__TASK GOAL__
Copy out lines with the word "yellow" from the material that follows.

__MATERIAL SUPPLIED__
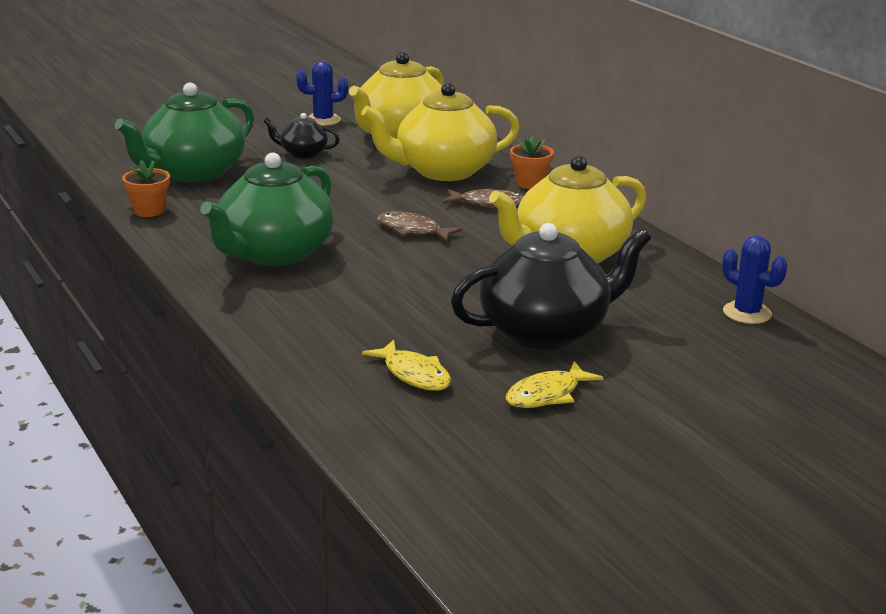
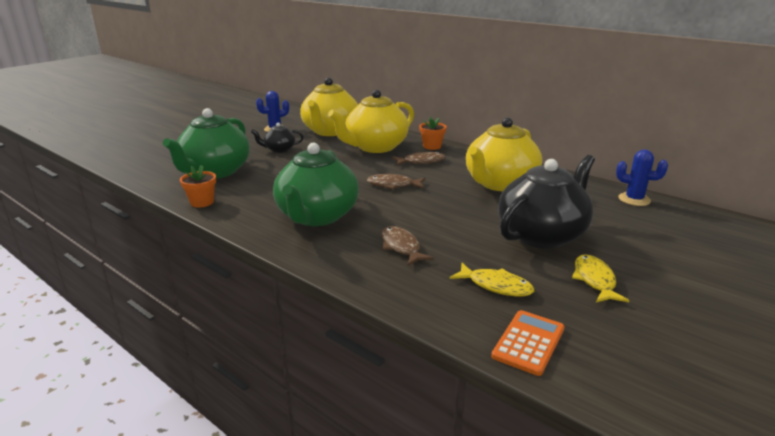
camera: 20 degrees left, 0 degrees up
yellow fish [506,361,604,408] -> yellow fish turned 150 degrees clockwise [572,254,629,302]
none -> brown fish [382,226,434,266]
none -> orange calculator [491,310,565,376]

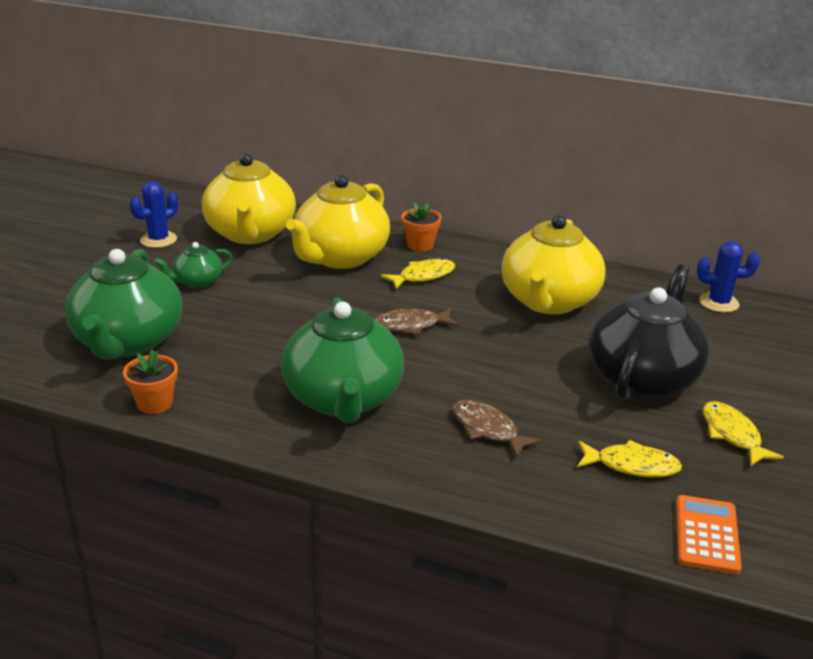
camera: 20 degrees left, 5 degrees up
black teapot [251,123,303,153] -> green teapot [154,242,233,289]
brown fish [392,152,445,165] -> yellow fish [381,258,455,289]

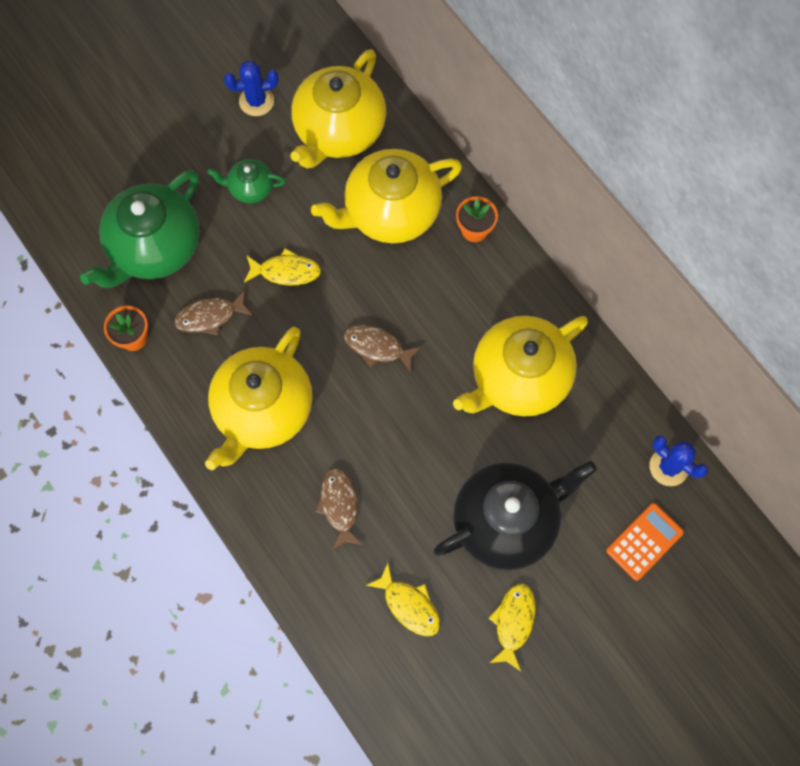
camera: 35 degrees right, 40 degrees up
green teapot [281,297,404,423] -> yellow teapot [205,327,313,470]
yellow fish [381,258,455,289] -> yellow fish moved to [244,248,321,286]
orange calculator [676,495,742,574] -> orange calculator moved to [606,503,684,581]
none -> brown fish [174,290,253,335]

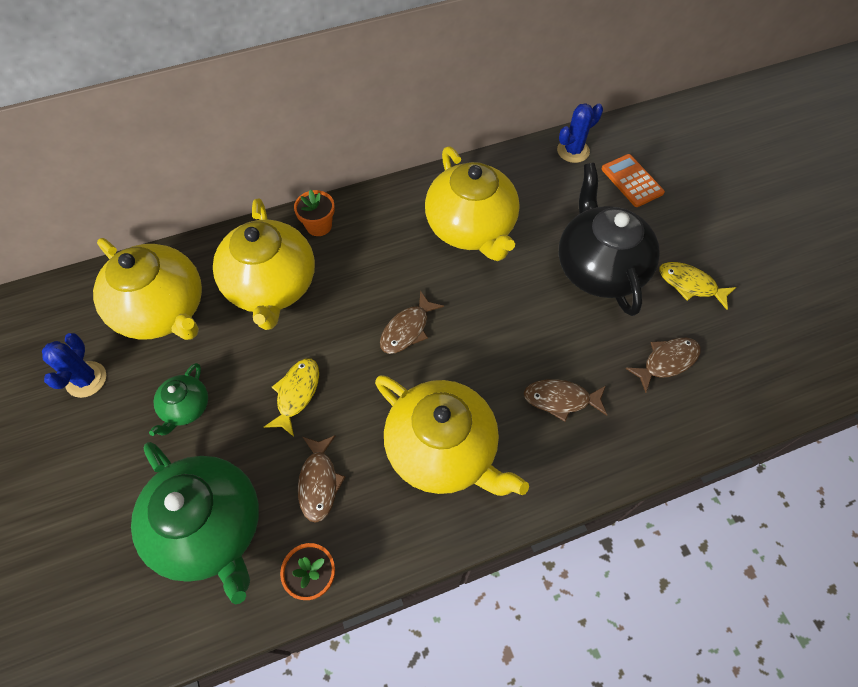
camera: 75 degrees left, 10 degrees down
yellow fish [366,563,440,636] -> brown fish [625,338,701,393]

__WRITTEN RESPONSE__
yellow fish [506,361,604,408] -> yellow fish turned 150 degrees clockwise [572,254,629,302]
brown fish [392,152,445,165] -> yellow fish [381,258,455,289]
green teapot [281,297,404,423] -> yellow teapot [205,327,313,470]
yellow fish [381,258,455,289] -> yellow fish moved to [244,248,321,286]
yellow fish [366,563,440,636] -> brown fish [625,338,701,393]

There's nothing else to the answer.